*** Opening Dataset ***

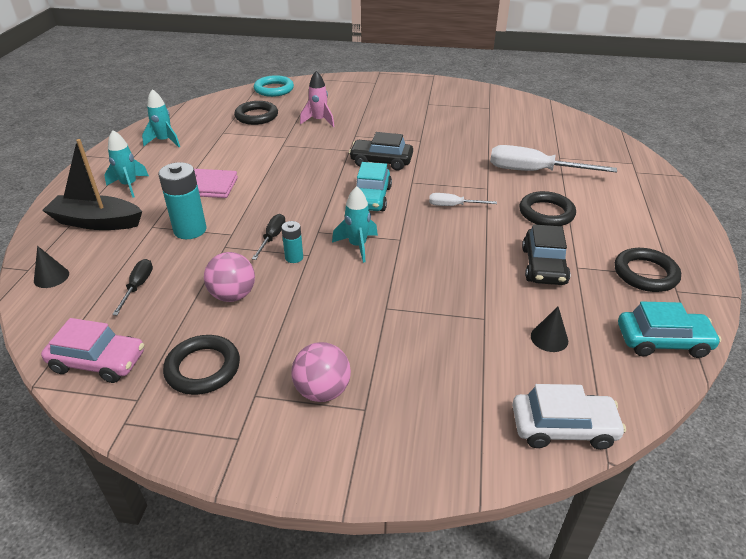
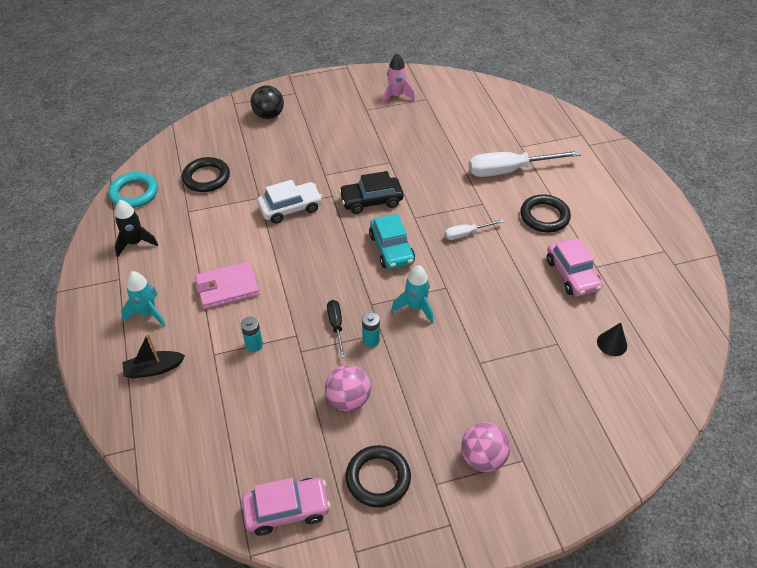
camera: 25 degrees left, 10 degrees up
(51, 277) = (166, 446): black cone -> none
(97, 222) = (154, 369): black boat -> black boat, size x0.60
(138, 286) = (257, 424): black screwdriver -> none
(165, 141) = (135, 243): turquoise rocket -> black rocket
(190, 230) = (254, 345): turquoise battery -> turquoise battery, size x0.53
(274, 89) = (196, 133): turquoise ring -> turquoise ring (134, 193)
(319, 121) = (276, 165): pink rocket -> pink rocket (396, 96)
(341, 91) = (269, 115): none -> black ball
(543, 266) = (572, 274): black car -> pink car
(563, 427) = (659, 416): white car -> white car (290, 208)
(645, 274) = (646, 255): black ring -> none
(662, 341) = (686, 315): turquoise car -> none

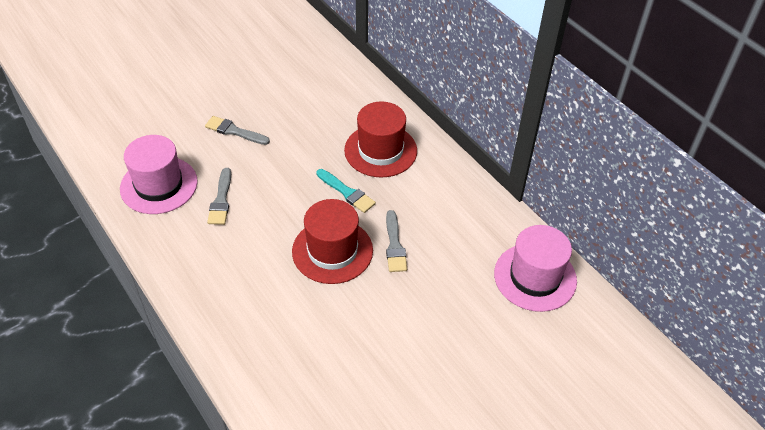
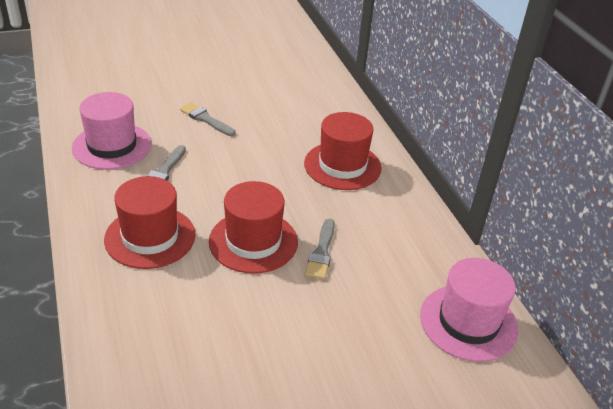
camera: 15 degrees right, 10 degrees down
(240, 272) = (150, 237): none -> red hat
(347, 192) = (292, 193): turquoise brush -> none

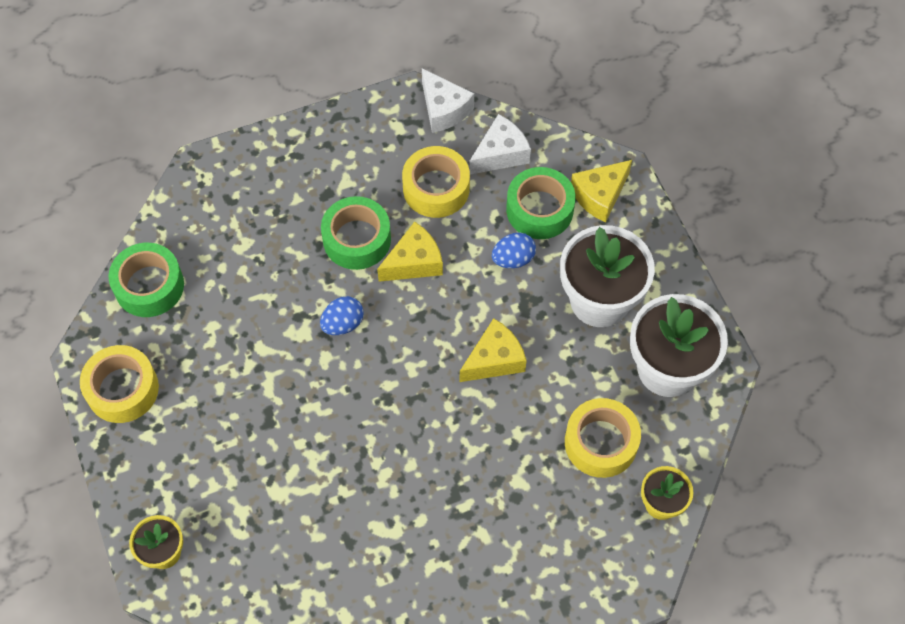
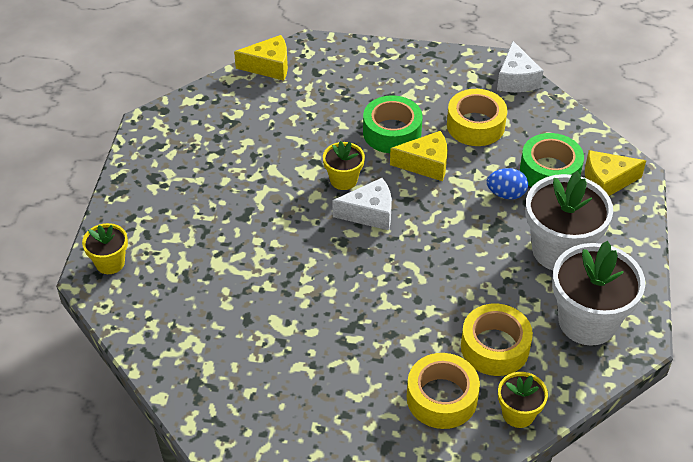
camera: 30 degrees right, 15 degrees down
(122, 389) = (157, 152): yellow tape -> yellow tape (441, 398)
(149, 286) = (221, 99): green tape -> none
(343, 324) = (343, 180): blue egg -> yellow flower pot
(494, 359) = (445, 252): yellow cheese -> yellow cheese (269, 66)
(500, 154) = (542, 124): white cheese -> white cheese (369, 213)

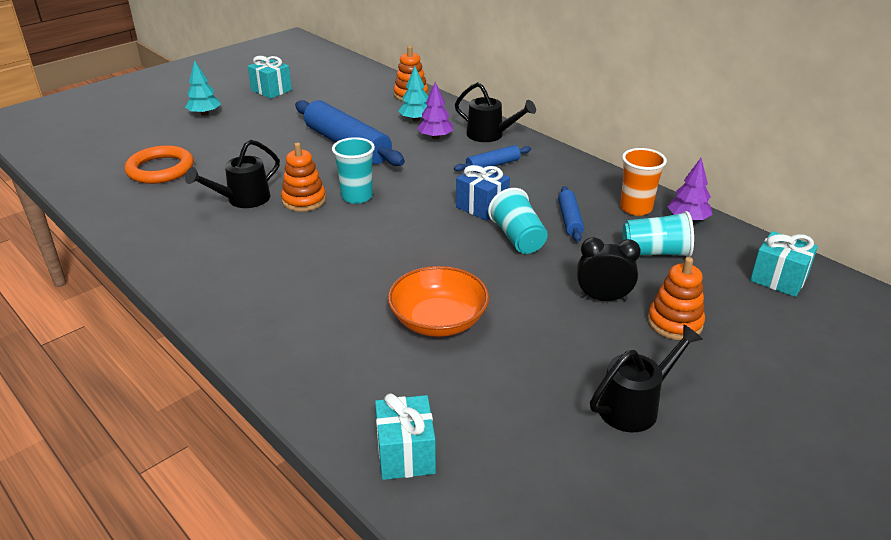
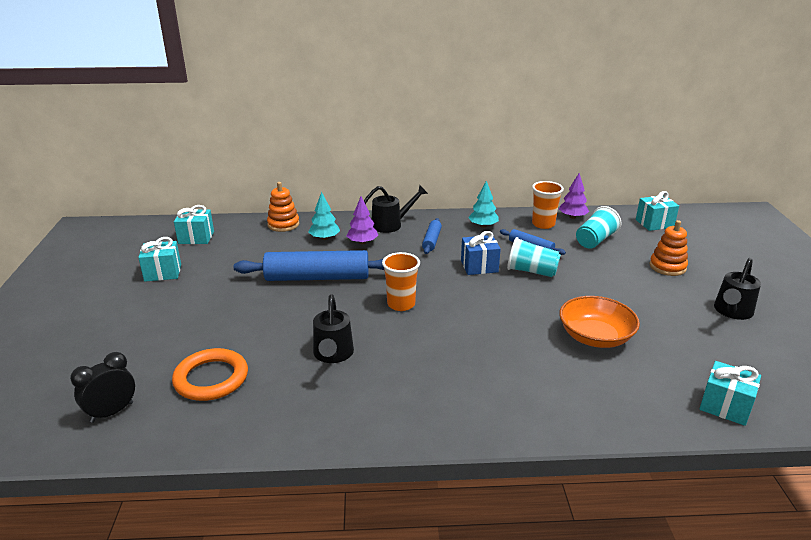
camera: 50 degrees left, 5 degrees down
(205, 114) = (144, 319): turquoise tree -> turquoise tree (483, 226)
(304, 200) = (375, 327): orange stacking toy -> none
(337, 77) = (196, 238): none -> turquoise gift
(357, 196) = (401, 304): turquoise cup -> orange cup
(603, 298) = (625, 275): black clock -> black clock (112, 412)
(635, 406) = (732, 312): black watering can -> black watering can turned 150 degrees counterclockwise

*** Closing Dataset ***

Assigned task: Every record above must be given again exactly; drop the pictures.

Task result:
camera: 25 degrees left, 10 degrees up
(51, 277) = (166, 446): black cone -> none
(97, 222) = (154, 369): black boat -> black boat, size x0.60
(138, 286) = (257, 424): black screwdriver -> none
(165, 141) = (135, 243): turquoise rocket -> black rocket
(190, 230) = (254, 345): turquoise battery -> turquoise battery, size x0.53
(274, 89) = (196, 133): turquoise ring -> turquoise ring (134, 193)
(319, 121) = (276, 165): pink rocket -> pink rocket (396, 96)
(341, 91) = (269, 115): none -> black ball
(543, 266) = (572, 274): black car -> pink car
(563, 427) = (659, 416): white car -> white car (290, 208)
(645, 274) = (646, 255): black ring -> none
(662, 341) = (686, 315): turquoise car -> none

camera: 15 degrees right, 10 degrees down
(240, 272) = (150, 237): none -> red hat
(347, 192) = (292, 193): turquoise brush -> none

camera: 30 degrees right, 15 degrees down
(122, 389) = (157, 152): yellow tape -> yellow tape (441, 398)
(149, 286) = (221, 99): green tape -> none
(343, 324) = (343, 180): blue egg -> yellow flower pot
(494, 359) = (445, 252): yellow cheese -> yellow cheese (269, 66)
(500, 154) = (542, 124): white cheese -> white cheese (369, 213)

camera: 50 degrees left, 5 degrees down
(205, 114) = (144, 319): turquoise tree -> turquoise tree (483, 226)
(304, 200) = (375, 327): orange stacking toy -> none
(337, 77) = (196, 238): none -> turquoise gift
(357, 196) = (401, 304): turquoise cup -> orange cup
(603, 298) = (625, 275): black clock -> black clock (112, 412)
(635, 406) = (732, 312): black watering can -> black watering can turned 150 degrees counterclockwise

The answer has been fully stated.